Which lines below include "screwdriver"? Copy them all.

Object transformation records:
>>

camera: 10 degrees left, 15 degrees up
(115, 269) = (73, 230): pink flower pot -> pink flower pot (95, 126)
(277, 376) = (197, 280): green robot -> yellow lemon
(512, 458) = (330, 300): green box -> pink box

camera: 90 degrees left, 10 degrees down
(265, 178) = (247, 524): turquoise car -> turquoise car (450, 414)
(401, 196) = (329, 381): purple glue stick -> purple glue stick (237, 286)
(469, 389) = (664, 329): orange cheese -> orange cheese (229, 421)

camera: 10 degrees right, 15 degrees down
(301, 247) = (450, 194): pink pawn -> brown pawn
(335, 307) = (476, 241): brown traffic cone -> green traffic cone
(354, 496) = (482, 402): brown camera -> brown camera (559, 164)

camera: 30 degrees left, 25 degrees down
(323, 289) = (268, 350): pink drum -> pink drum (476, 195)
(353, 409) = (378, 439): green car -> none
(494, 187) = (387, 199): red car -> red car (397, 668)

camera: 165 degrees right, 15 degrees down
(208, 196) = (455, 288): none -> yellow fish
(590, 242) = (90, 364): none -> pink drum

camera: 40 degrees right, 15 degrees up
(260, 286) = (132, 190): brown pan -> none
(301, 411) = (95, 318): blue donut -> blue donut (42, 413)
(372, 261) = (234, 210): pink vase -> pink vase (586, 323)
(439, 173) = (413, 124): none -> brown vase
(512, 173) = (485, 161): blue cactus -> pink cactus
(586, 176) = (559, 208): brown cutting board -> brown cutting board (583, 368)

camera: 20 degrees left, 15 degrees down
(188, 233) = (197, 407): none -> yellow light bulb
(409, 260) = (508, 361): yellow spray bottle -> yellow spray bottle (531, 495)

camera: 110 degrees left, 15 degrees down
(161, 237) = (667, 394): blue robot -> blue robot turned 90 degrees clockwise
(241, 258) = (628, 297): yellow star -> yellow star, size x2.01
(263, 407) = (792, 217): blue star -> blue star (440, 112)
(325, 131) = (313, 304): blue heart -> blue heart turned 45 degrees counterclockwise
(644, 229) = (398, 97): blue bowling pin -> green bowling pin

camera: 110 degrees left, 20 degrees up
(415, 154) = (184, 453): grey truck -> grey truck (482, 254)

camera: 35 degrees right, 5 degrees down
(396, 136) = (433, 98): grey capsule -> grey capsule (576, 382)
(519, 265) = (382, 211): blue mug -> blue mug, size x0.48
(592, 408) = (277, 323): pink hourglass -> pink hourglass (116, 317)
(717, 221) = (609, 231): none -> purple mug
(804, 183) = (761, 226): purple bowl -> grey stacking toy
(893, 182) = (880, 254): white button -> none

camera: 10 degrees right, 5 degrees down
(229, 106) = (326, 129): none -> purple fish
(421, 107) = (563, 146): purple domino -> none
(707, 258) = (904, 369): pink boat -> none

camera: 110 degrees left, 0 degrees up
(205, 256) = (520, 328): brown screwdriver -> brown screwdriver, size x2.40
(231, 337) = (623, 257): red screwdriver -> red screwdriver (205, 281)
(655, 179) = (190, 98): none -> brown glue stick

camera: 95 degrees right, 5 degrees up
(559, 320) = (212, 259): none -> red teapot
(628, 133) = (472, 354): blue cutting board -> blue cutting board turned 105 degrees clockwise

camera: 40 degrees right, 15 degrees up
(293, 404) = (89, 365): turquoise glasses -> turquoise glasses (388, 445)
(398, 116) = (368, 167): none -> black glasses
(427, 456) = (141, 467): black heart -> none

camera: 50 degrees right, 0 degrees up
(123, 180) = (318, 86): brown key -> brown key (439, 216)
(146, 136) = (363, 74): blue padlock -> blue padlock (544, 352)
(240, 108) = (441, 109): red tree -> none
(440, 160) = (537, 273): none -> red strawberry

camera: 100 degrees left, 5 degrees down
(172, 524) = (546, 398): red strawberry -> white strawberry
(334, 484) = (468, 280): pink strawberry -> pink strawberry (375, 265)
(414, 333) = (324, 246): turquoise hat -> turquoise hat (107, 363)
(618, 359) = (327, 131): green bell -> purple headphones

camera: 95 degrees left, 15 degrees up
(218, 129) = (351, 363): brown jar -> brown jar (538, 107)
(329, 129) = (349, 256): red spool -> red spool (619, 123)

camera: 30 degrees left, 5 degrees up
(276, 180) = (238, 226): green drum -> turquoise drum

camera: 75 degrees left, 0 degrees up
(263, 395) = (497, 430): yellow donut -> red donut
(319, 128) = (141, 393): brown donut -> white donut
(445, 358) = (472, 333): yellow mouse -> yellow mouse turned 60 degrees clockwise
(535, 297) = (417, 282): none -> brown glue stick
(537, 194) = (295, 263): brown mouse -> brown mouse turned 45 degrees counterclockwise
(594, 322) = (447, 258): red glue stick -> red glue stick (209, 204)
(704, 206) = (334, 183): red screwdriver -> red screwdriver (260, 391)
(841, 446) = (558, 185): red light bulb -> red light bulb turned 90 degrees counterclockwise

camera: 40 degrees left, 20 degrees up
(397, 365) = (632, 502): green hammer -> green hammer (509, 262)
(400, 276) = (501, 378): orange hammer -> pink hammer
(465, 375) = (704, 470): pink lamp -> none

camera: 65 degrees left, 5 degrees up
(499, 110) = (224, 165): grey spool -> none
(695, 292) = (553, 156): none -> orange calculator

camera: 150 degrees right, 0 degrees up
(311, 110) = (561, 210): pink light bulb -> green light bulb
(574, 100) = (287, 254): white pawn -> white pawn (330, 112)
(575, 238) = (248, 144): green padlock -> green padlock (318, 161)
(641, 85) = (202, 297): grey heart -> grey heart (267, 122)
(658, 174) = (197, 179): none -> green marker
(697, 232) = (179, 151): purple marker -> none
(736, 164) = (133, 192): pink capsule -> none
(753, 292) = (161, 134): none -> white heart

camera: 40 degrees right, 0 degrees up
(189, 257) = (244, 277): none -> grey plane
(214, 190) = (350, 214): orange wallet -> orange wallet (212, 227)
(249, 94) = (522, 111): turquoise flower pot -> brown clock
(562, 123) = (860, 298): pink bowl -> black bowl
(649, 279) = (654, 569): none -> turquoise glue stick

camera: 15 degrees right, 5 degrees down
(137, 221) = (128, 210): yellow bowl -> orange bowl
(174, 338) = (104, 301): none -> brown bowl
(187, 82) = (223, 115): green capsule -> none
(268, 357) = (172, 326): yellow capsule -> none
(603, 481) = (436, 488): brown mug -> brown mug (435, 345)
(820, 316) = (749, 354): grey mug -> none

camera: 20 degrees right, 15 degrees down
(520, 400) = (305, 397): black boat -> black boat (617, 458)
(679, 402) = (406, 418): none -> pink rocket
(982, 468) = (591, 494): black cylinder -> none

<<

Exercise output
(205, 256) = (520, 328): brown screwdriver -> brown screwdriver, size x2.40
(231, 337) = (623, 257): red screwdriver -> red screwdriver (205, 281)
(704, 206) = (334, 183): red screwdriver -> red screwdriver (260, 391)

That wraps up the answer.